BEGIN Records supplied
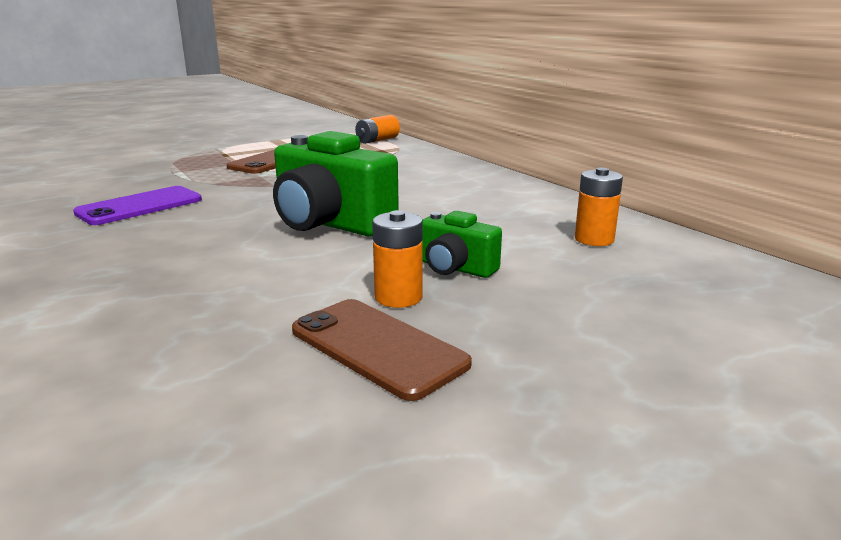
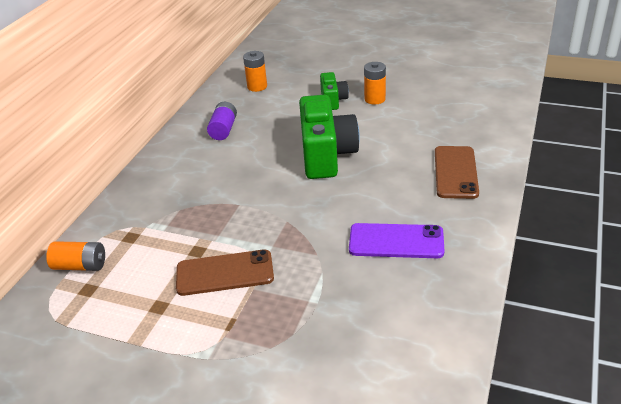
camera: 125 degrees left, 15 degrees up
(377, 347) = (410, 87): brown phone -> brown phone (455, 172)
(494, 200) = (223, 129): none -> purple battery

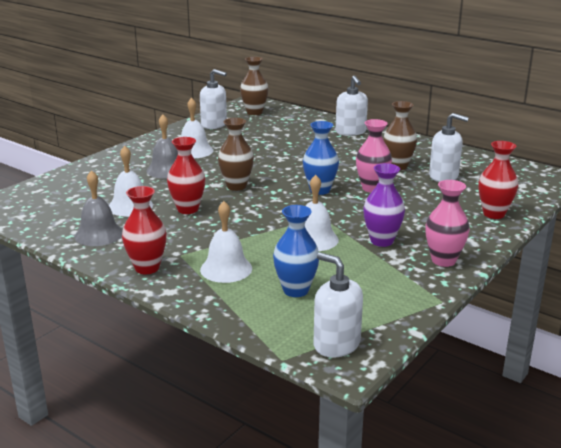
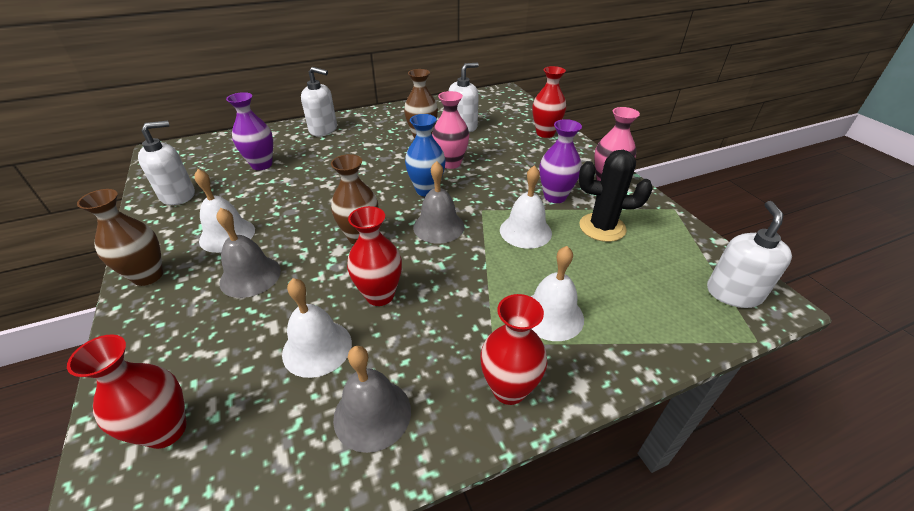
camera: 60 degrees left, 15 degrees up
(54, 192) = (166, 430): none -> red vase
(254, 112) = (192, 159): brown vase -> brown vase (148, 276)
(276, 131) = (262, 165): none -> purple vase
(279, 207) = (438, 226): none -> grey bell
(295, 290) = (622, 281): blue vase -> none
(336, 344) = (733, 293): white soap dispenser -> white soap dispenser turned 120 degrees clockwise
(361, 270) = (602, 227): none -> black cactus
END Records supplied
BEGIN Records supplied
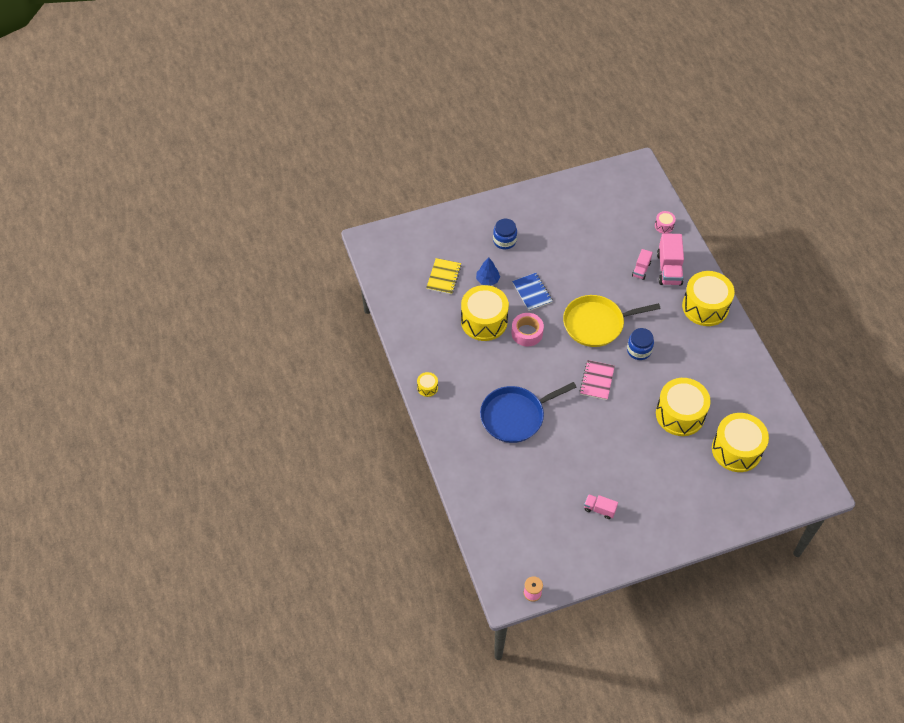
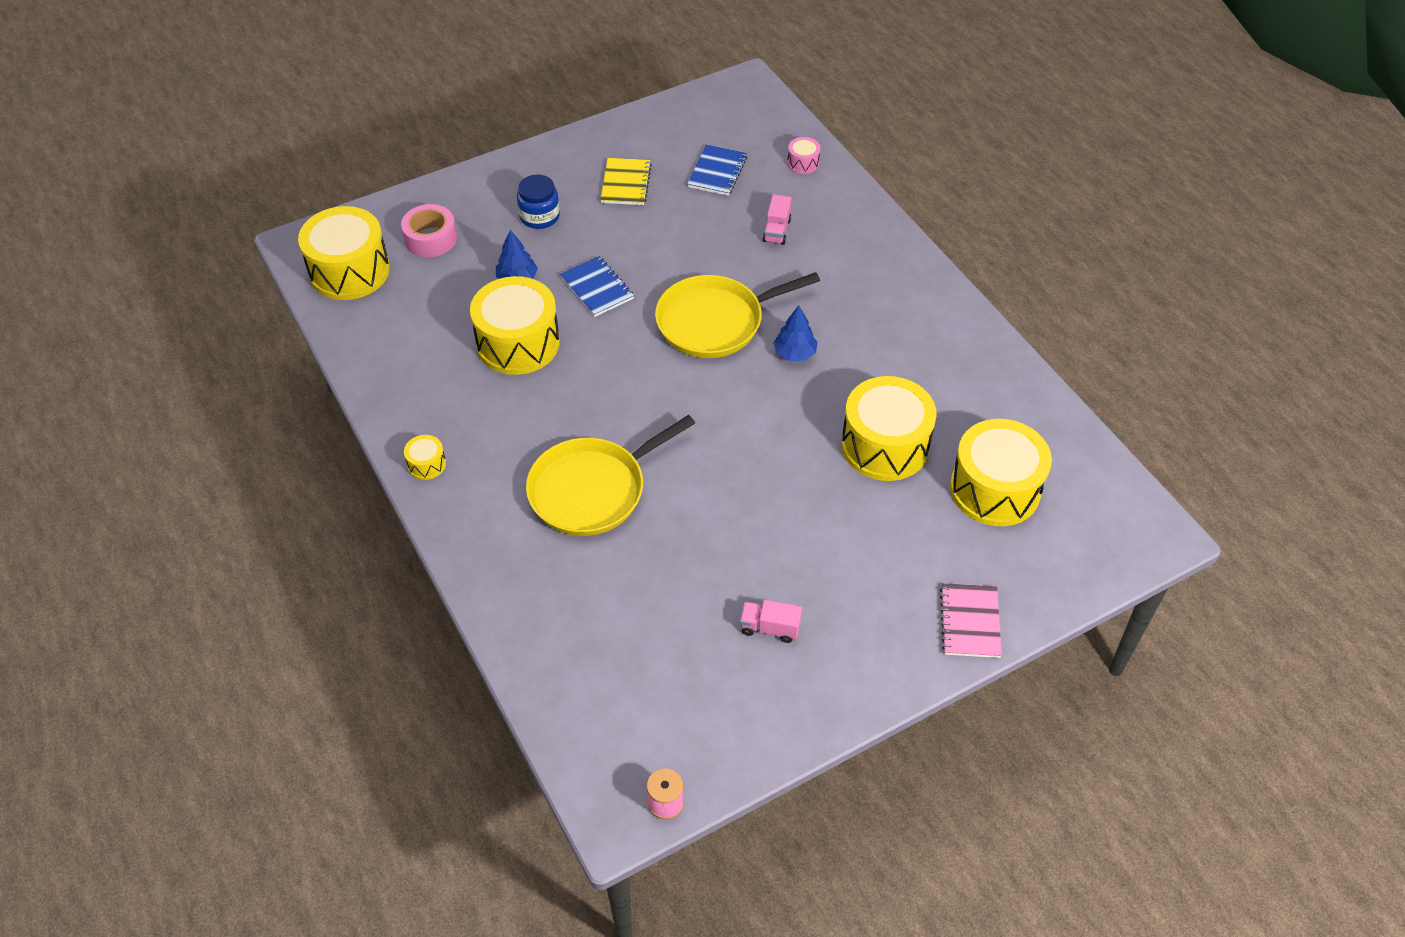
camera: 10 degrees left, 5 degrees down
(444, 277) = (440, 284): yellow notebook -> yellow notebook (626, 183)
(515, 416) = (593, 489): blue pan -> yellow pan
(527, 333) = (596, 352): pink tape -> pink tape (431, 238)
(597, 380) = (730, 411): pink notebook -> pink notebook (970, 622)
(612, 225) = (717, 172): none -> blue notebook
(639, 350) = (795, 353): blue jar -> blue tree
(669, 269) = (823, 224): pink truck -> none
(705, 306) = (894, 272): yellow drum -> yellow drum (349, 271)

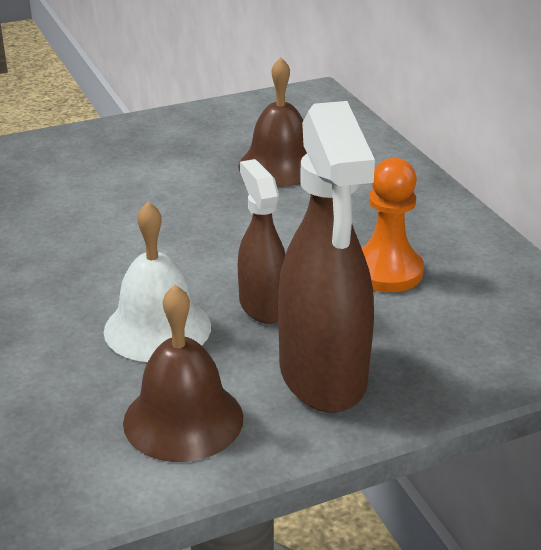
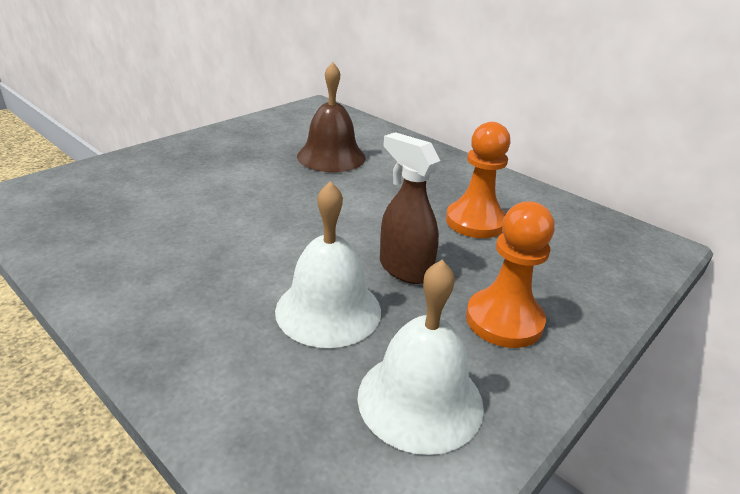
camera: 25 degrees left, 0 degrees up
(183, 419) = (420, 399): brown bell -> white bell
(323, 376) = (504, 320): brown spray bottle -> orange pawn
END Records supplied
Scan the data above; copy every line where "vase" appears.

**Response area**.
(54, 192) = (166, 430): none -> red vase
(254, 112) = (192, 159): brown vase -> brown vase (148, 276)
(276, 131) = (262, 165): none -> purple vase
(295, 290) = (622, 281): blue vase -> none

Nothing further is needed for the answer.